(Data shown)

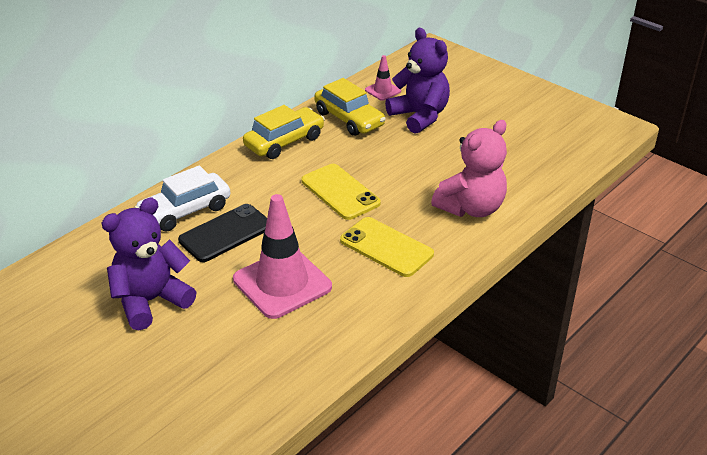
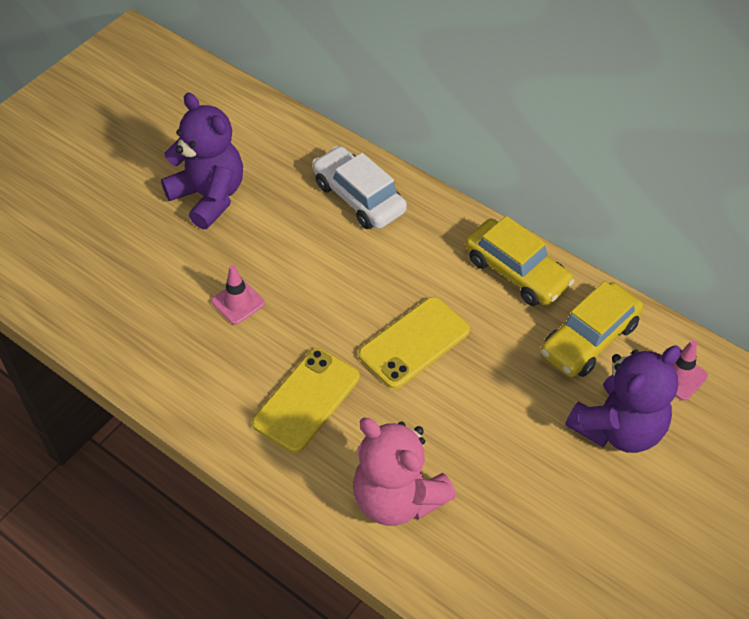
camera: 85 degrees right, 15 degrees up
(225, 233) = (321, 240): black phone -> none
(282, 283) = (238, 302): pink traffic cone -> pink traffic cone, size x0.47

(End Data shown)

> **Work required**
An exact repeat of the listing above, pictures excluded, is the answer.

> **Answer section**
camera: 85 degrees right, 15 degrees up
(225, 233) = (321, 240): black phone -> none
(282, 283) = (238, 302): pink traffic cone -> pink traffic cone, size x0.47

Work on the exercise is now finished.